### Problem
Could you print each of the records below exactly?

### Provided records
▬▬▬▬▬▬▬▬▬▬

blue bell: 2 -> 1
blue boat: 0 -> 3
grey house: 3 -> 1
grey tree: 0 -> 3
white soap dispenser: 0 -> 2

▬▬▬▬▬▬▬▬▬▬

### Task response
blue bell: 2 -> 1
blue boat: 0 -> 3
grey house: 3 -> 1
grey tree: 0 -> 3
white soap dispenser: 0 -> 2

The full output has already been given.